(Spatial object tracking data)
---
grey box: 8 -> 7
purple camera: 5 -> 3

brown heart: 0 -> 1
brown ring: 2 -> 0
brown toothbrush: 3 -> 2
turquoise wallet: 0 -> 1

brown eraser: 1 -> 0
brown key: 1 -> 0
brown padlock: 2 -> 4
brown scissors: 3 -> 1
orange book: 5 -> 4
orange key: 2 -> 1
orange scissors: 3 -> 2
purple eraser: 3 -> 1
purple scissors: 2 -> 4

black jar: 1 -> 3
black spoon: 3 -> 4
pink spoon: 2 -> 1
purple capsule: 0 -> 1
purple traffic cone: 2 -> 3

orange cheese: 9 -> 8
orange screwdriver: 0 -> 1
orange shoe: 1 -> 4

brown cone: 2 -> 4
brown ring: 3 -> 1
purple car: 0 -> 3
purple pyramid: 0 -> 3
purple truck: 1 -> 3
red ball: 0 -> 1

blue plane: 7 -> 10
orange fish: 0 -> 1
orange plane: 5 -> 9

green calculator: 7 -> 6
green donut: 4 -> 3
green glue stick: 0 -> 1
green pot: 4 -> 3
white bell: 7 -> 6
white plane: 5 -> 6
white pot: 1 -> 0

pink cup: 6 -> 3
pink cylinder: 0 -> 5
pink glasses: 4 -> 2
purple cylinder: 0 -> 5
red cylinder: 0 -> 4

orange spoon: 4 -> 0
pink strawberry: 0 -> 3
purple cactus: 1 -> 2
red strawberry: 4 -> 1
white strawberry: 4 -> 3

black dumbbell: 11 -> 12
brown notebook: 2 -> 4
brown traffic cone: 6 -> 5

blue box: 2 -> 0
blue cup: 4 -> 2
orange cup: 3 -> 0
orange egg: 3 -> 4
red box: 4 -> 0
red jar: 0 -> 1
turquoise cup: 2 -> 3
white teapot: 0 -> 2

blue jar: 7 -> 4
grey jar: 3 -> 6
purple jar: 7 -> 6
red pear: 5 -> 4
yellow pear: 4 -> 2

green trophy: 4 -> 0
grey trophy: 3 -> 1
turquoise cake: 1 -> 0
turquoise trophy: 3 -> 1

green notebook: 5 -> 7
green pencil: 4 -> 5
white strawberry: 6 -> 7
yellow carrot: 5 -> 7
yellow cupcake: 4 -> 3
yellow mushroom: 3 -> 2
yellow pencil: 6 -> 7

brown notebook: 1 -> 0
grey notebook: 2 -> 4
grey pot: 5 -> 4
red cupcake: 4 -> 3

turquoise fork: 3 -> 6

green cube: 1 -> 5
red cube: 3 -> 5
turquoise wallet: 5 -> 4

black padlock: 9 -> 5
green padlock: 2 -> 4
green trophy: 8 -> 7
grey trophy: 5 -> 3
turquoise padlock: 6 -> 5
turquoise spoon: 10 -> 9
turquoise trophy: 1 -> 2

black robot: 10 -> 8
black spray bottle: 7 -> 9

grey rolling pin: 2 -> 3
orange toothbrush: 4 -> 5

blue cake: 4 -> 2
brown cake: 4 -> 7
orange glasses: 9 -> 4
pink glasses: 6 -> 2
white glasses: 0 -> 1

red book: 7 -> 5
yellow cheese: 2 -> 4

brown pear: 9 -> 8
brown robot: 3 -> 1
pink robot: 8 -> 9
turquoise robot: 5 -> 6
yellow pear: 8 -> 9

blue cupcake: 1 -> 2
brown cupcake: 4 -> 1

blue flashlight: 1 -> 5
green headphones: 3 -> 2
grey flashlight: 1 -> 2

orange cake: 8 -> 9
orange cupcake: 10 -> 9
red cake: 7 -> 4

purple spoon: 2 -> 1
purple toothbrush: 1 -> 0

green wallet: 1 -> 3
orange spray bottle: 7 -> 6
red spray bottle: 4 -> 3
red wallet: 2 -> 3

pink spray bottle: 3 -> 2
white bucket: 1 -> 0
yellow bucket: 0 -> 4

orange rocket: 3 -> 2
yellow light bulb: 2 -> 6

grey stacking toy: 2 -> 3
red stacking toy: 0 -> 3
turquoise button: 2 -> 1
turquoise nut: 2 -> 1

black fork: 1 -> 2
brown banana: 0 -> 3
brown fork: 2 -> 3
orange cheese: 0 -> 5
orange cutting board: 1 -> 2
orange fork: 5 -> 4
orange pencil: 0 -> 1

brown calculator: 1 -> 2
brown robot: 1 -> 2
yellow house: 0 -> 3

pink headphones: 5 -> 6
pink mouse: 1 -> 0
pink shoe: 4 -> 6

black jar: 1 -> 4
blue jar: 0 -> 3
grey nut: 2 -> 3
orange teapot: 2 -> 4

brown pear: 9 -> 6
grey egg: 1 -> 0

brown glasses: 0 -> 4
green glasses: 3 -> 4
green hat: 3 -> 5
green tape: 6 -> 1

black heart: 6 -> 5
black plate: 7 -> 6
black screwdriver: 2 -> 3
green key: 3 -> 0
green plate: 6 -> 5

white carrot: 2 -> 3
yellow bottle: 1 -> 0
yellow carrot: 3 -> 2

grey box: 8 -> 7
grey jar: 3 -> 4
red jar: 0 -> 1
---
**Brief**
Begin with the line that contains "green key: 3 -> 0" and end with the last line of the records; set down every line in that span exactly, and nothing else.

**Reply to the exercise**
green key: 3 -> 0
green plate: 6 -> 5

white carrot: 2 -> 3
yellow bottle: 1 -> 0
yellow carrot: 3 -> 2

grey box: 8 -> 7
grey jar: 3 -> 4
red jar: 0 -> 1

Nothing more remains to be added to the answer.